-- Opening Marker --

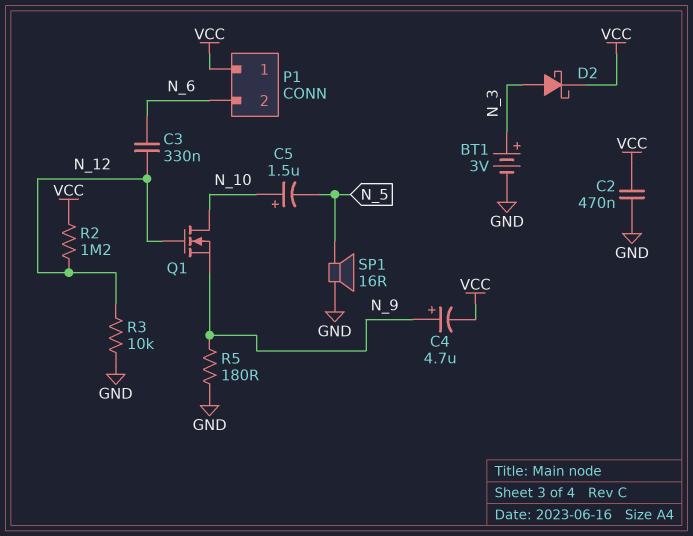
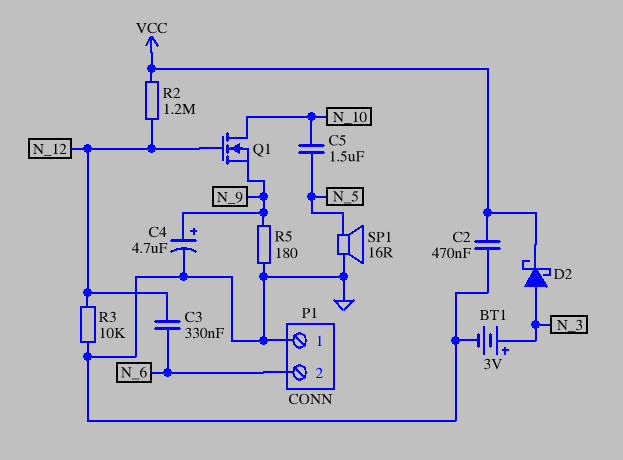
C4: 4.7uF (plus N_9, minus VCC) -> 4.7uF (plus N_9, minus GND)
C5: 1.5uF (plus N_10, minus N_5) -> 1.5uF (N_5, N_10)
P1 pin 1: VCC -> GND

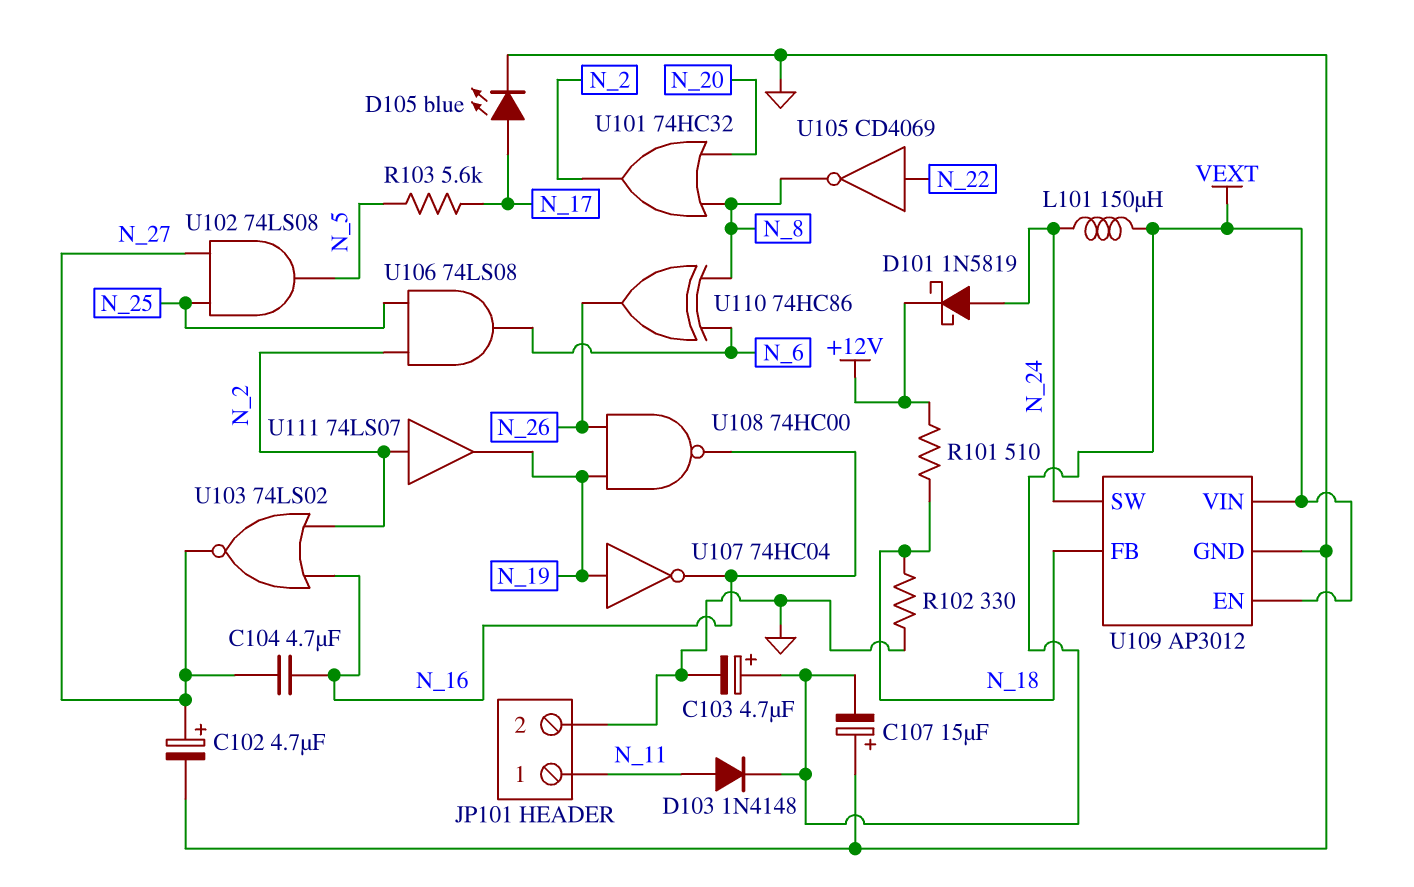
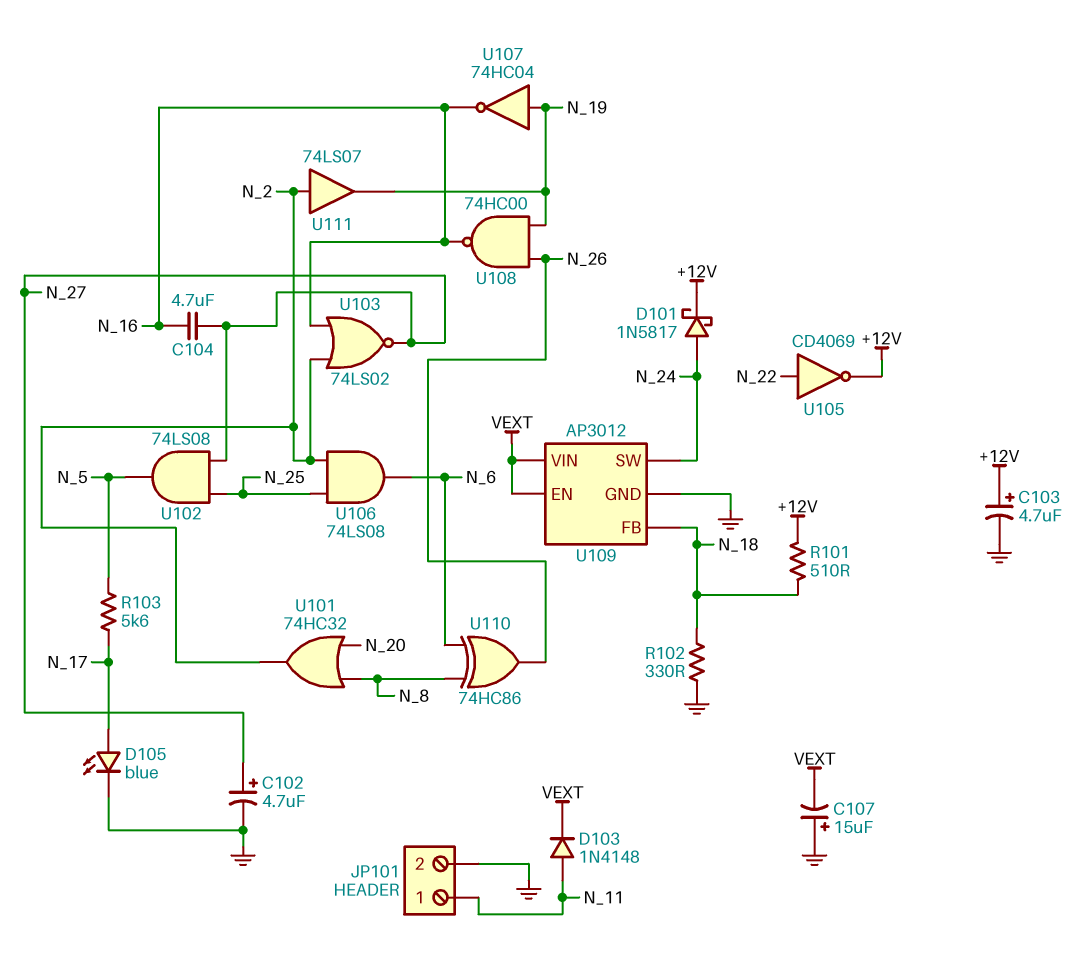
C103: 4.7uF (plus VEXT, minus GND) -> 4.7uF (plus +12V, minus GND)
D101: schottky 1N5819 (A N_24, K +12V) -> schottky 1N5817 (A N_24, K +12V)
L101: 150uH (N_24, VEXT) -> none
U105: NOT CD4069 (in N_22, out N_8) -> NOT CD4069 (in N_22, out +12V)

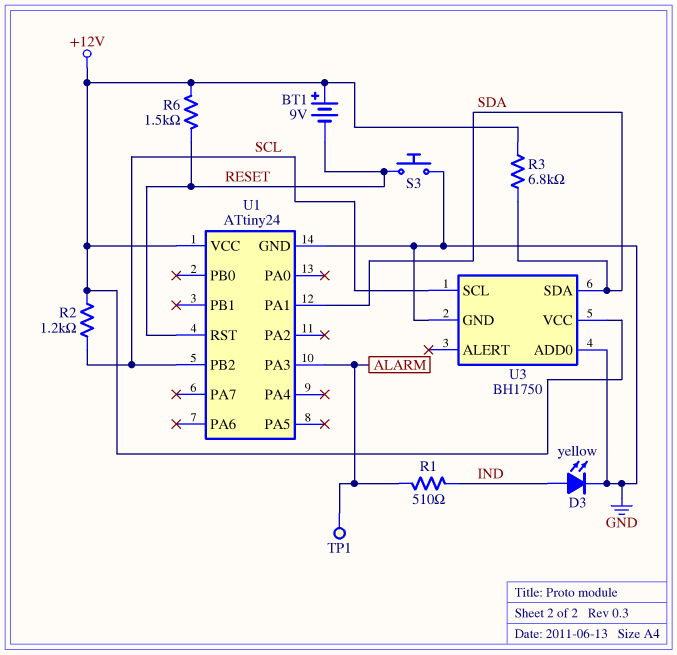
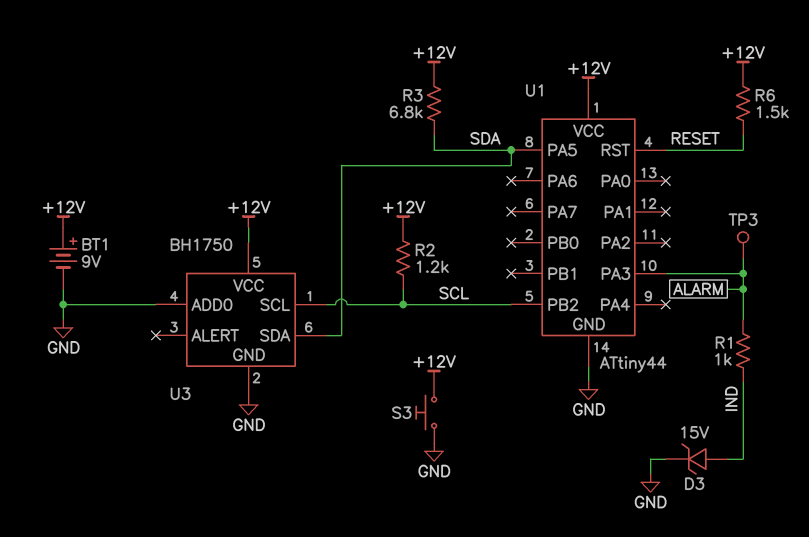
BT1: 9V (plus +12V, minus RESET) -> 9V (plus +12V, minus GND)
D3: LED yellow (A IND, K GND) -> zener 15V (A IND, K GND)
R1: 510 (ALARM, IND) -> 1k (ALARM, IND)
S3: button (GND, RESET) -> button (+12V, GND)
TP1: test point (ALARM) -> none
TP3: none -> test point (ALARM)
U1: ATtiny24 -> ATtiny44
U1 pin PA1: SDA -> none
U1 pin PA5: none -> SDA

-- Closing Marker --

Exercise brief
Isolate each line of the listing above that includes "none". Copy it.

Solution for this problem
L101: 150uH (N_24, VEXT) -> none
TP1: test point (ALARM) -> none
TP3: none -> test point (ALARM)
U1 pin PA1: SDA -> none
U1 pin PA5: none -> SDA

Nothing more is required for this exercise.